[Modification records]
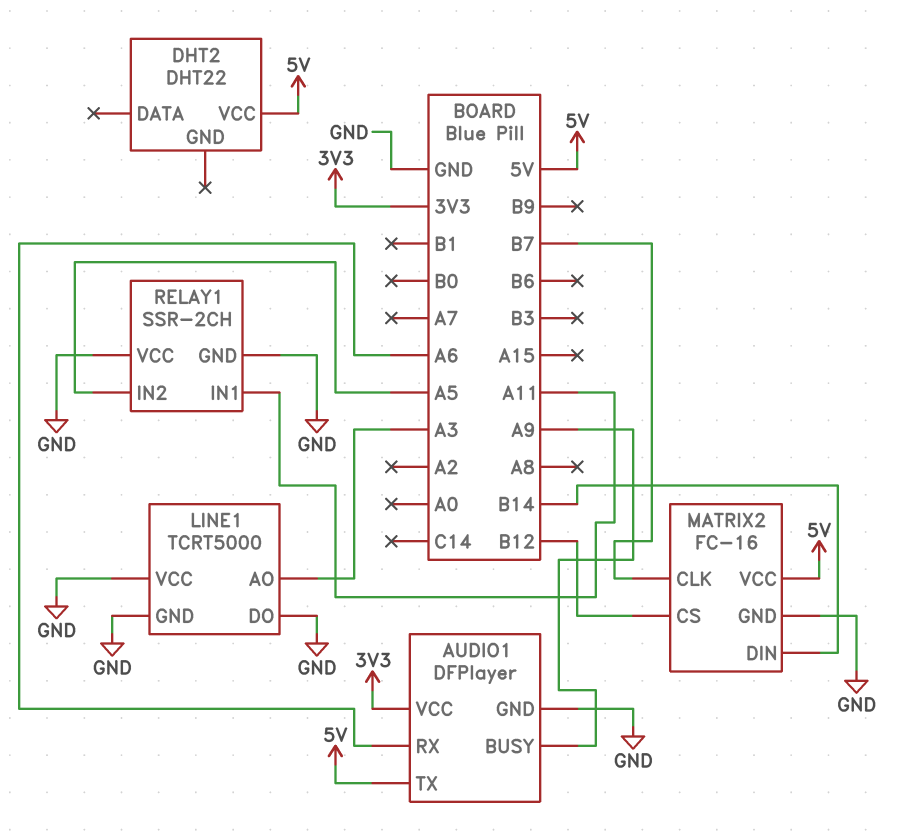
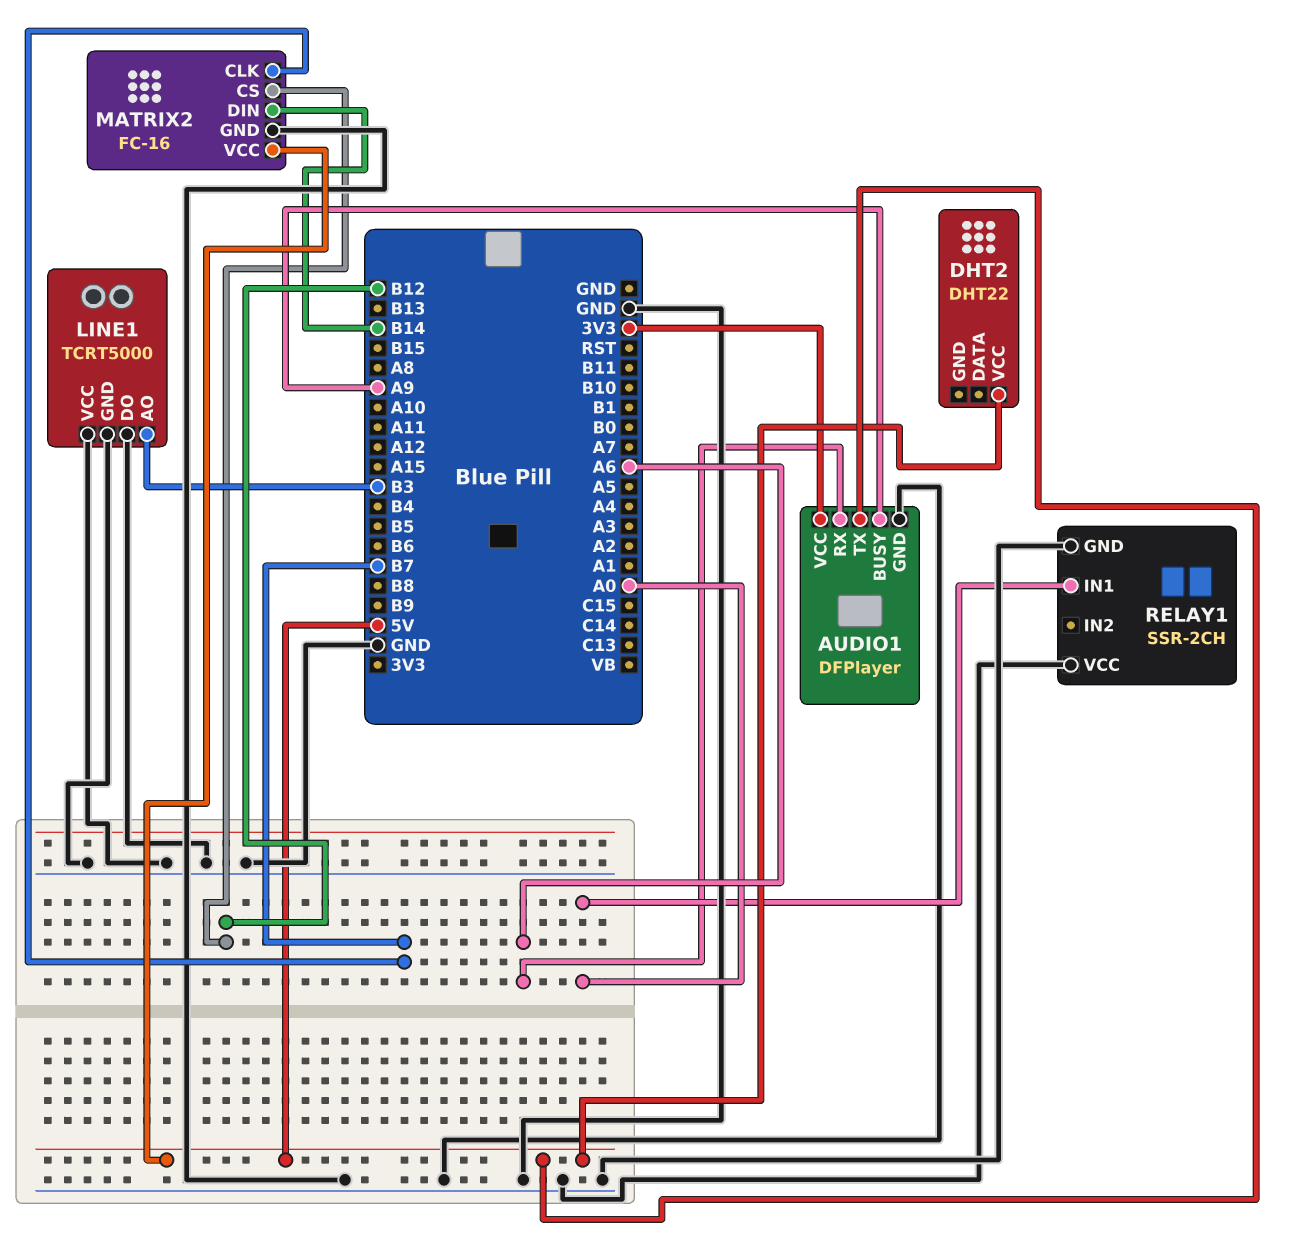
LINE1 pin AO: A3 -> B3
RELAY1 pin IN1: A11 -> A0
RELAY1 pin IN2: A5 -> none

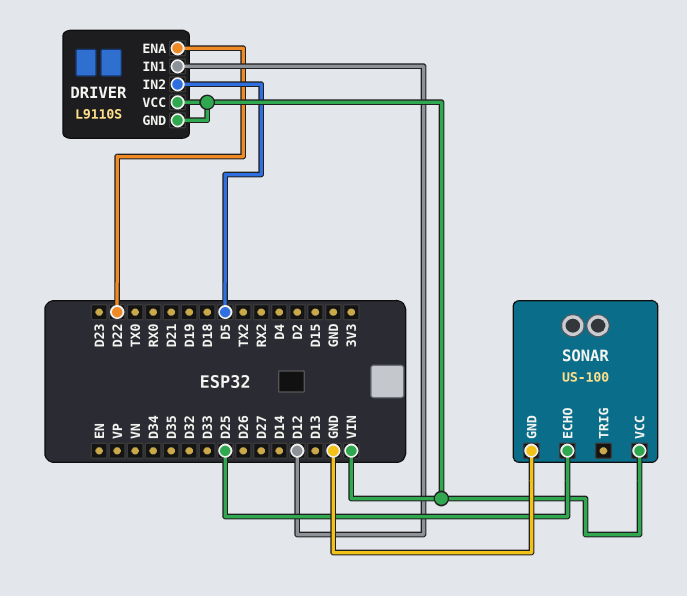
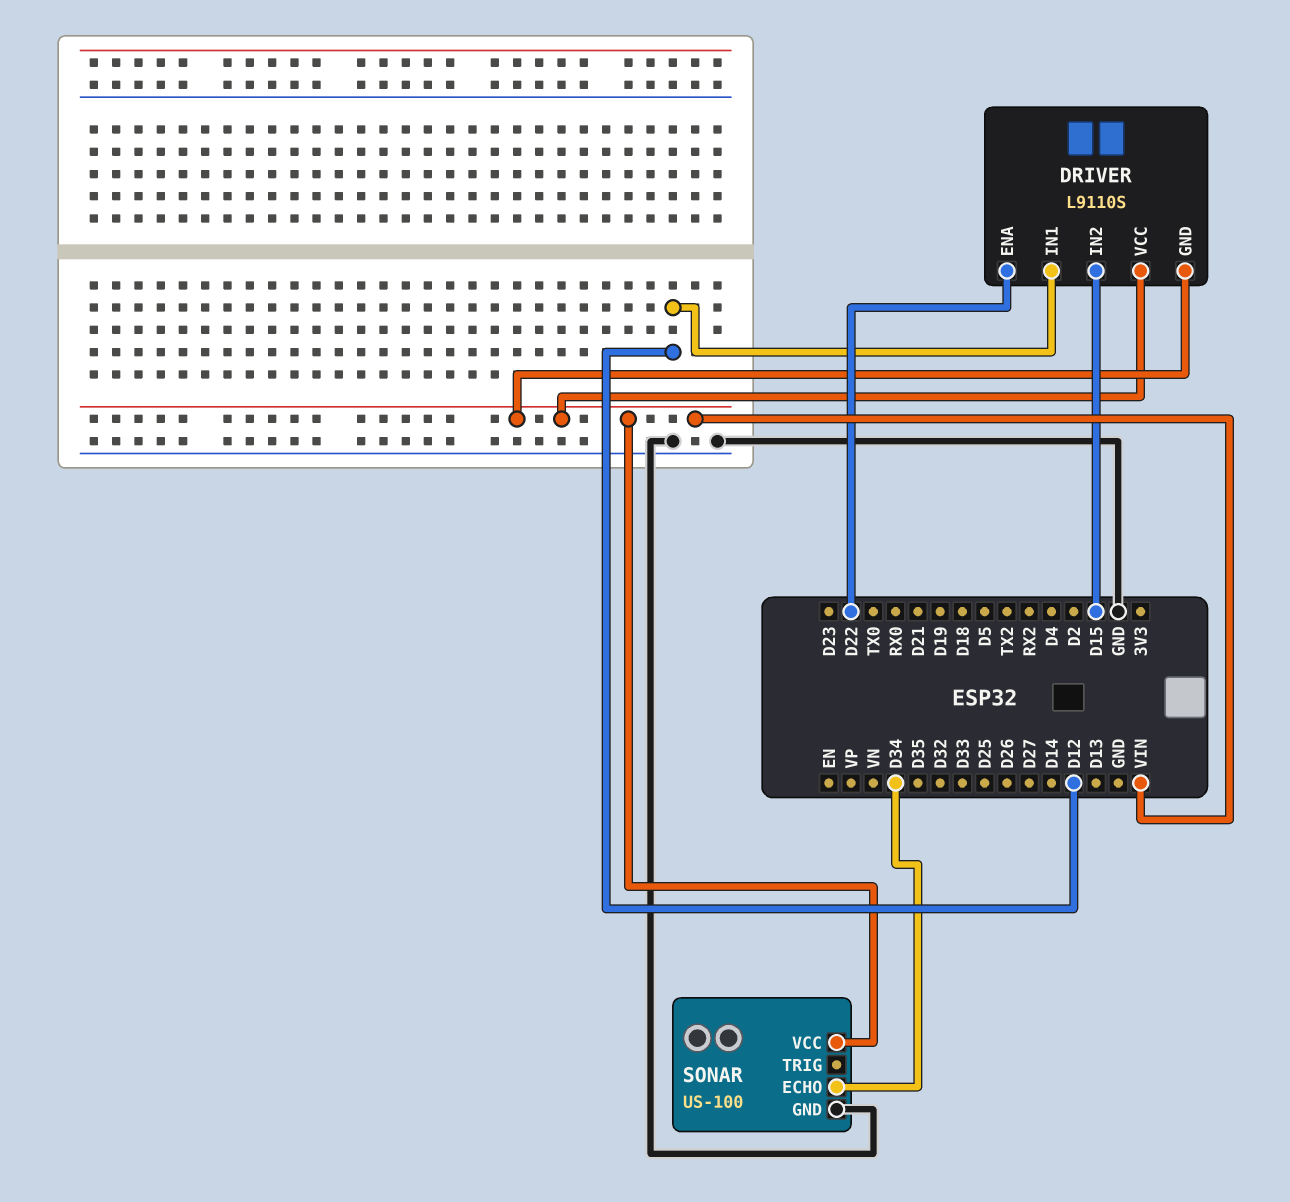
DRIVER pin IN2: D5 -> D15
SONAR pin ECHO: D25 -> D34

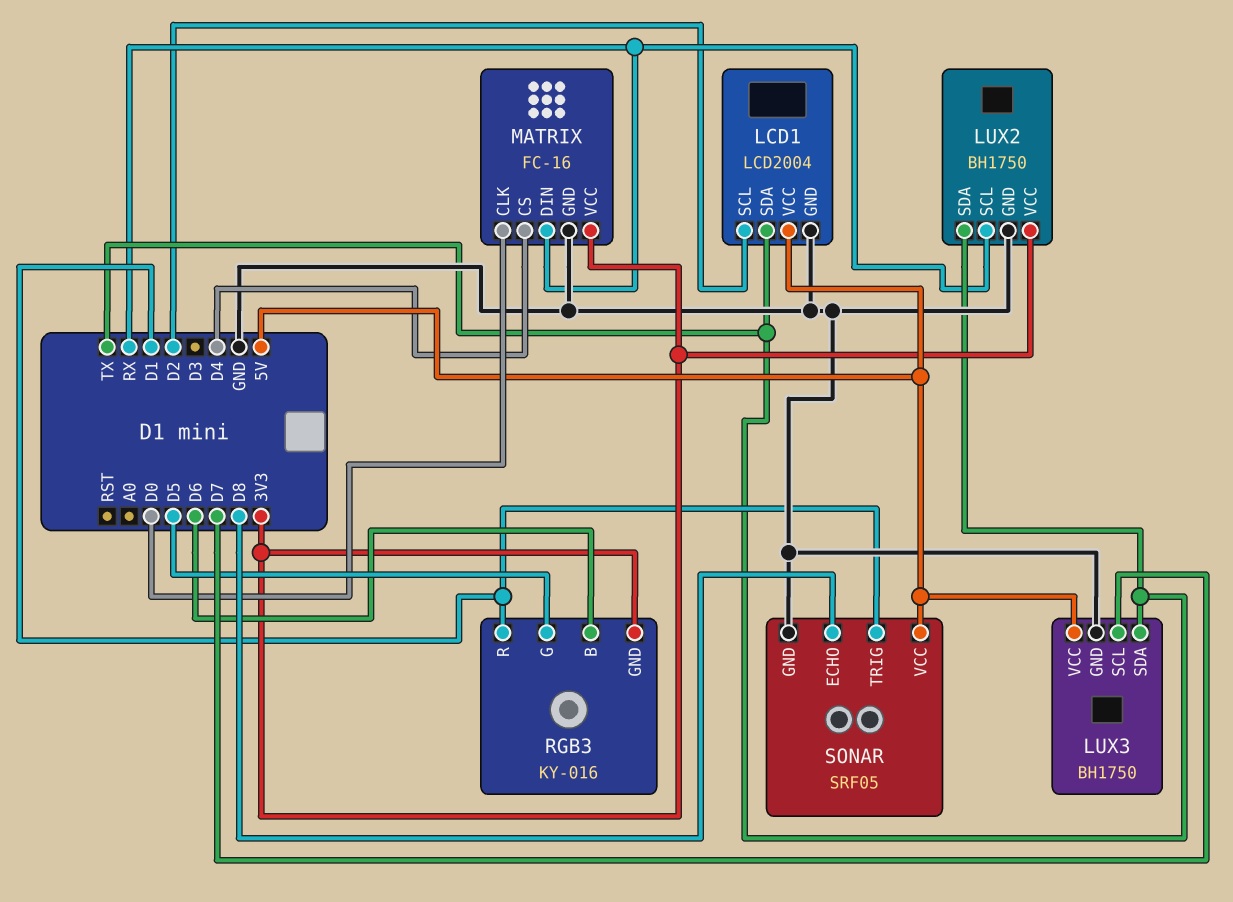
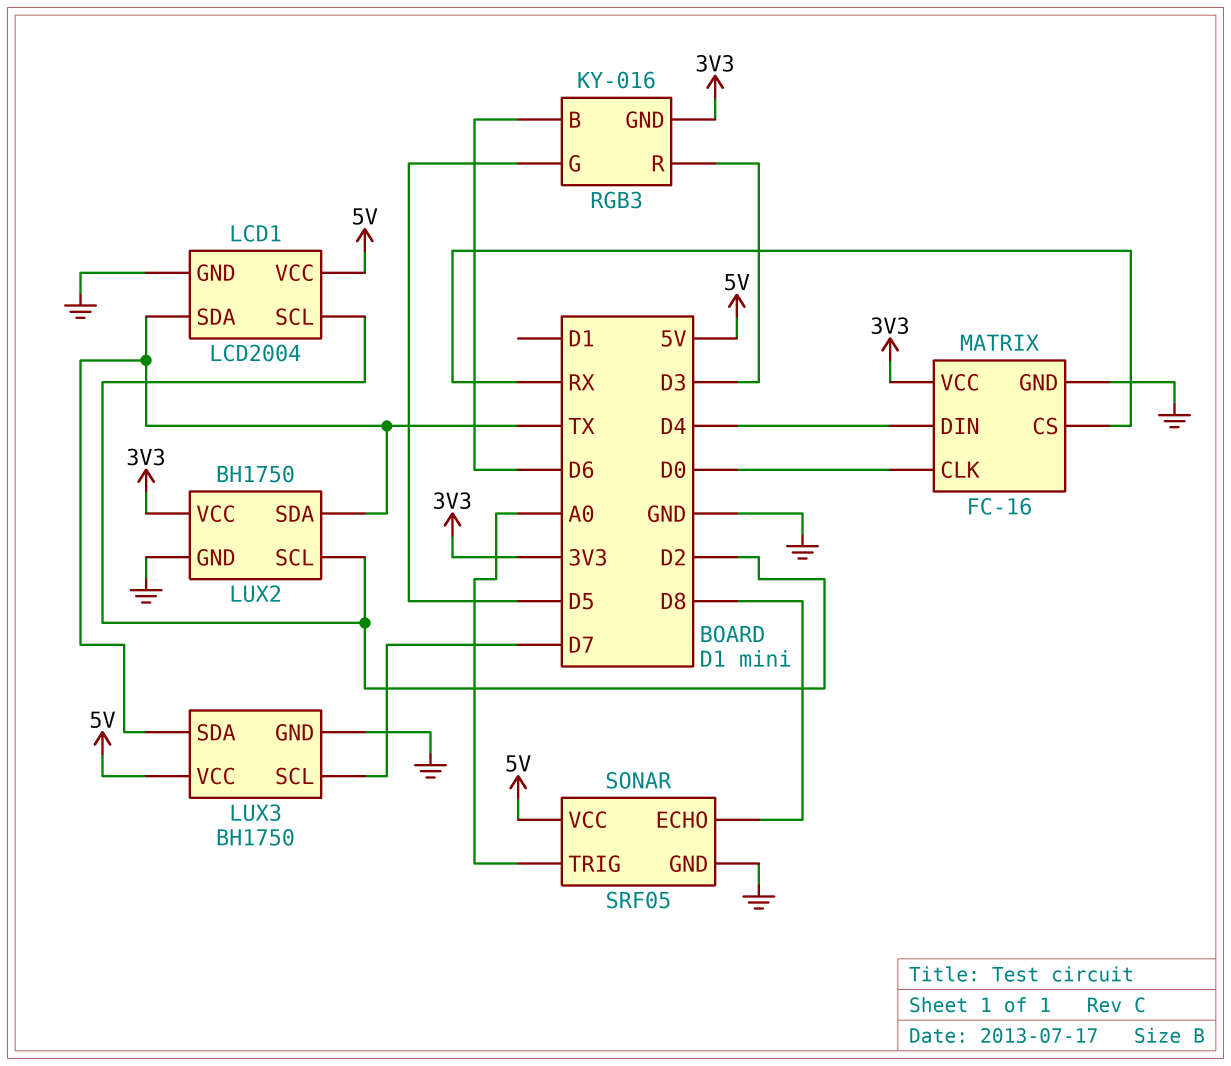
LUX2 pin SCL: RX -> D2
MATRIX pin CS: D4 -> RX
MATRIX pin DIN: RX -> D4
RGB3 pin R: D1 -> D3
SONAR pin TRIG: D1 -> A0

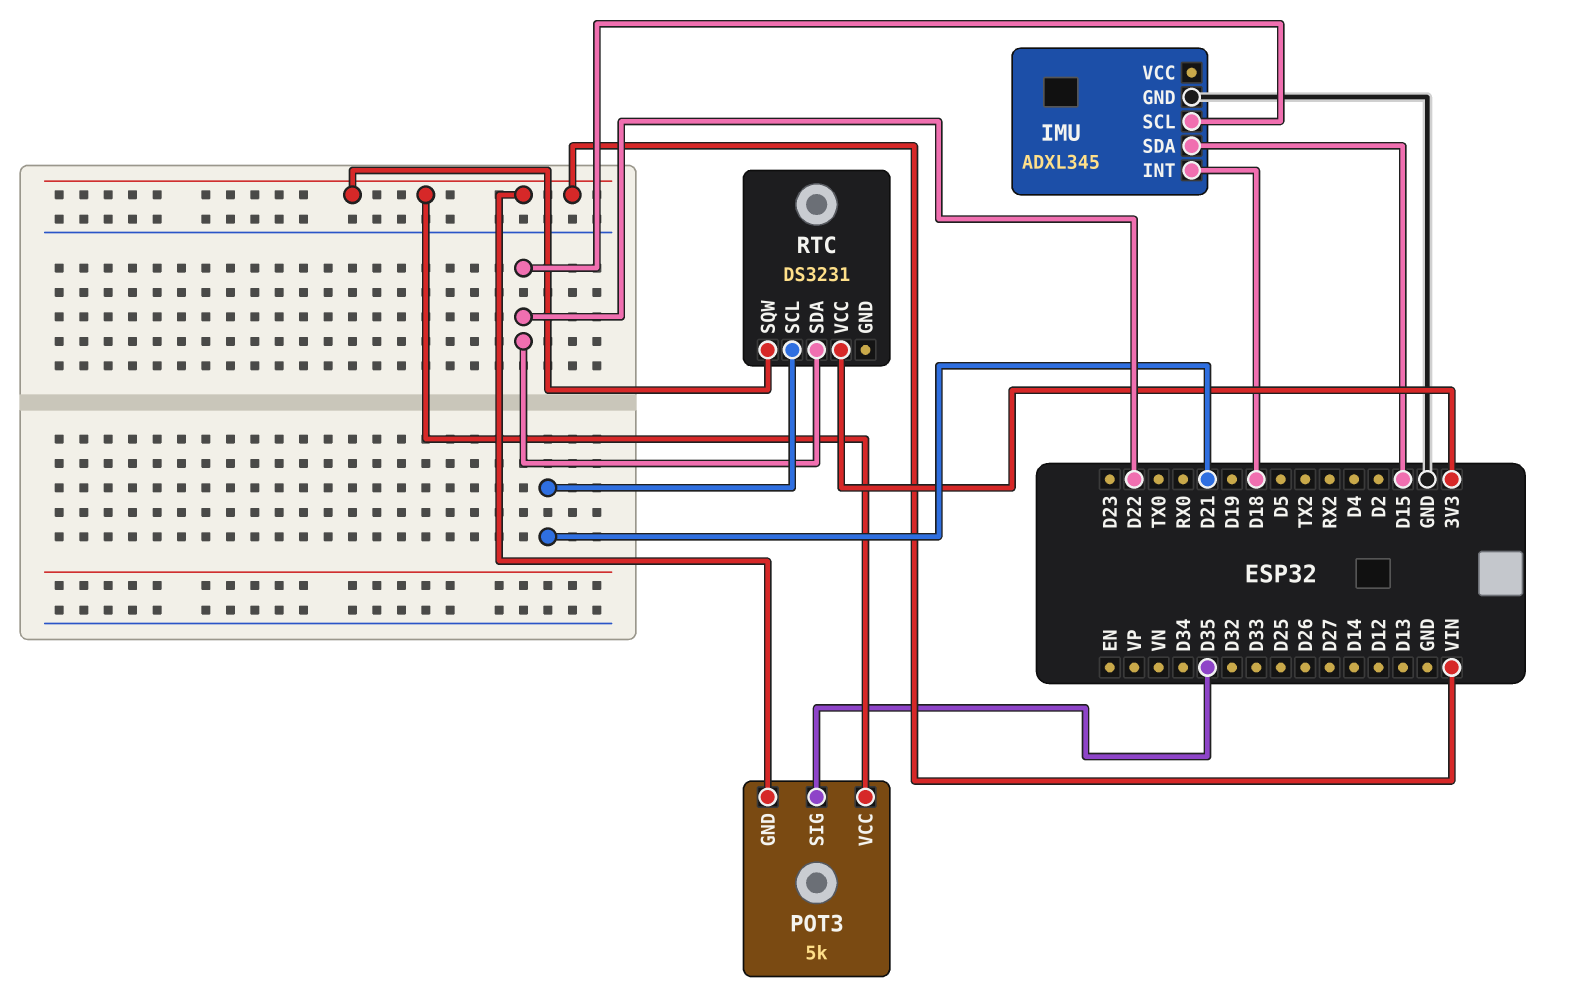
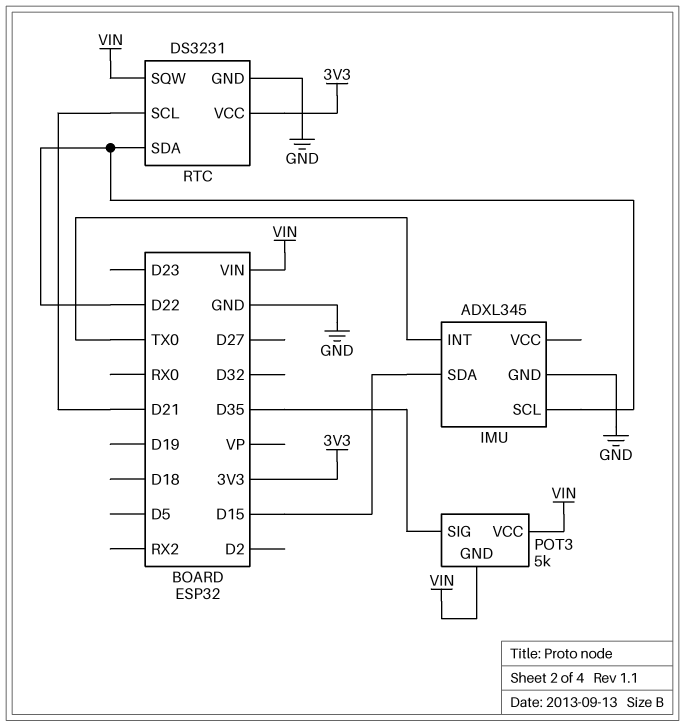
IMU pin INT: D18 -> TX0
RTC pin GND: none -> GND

• About this exercise: Once the pictures are set aside, output all of the data above verbatim.

• Task result:
LINE1 pin AO: A3 -> B3
RELAY1 pin IN1: A11 -> A0
RELAY1 pin IN2: A5 -> none

DRIVER pin IN2: D5 -> D15
SONAR pin ECHO: D25 -> D34

LUX2 pin SCL: RX -> D2
MATRIX pin CS: D4 -> RX
MATRIX pin DIN: RX -> D4
RGB3 pin R: D1 -> D3
SONAR pin TRIG: D1 -> A0

IMU pin INT: D18 -> TX0
RTC pin GND: none -> GND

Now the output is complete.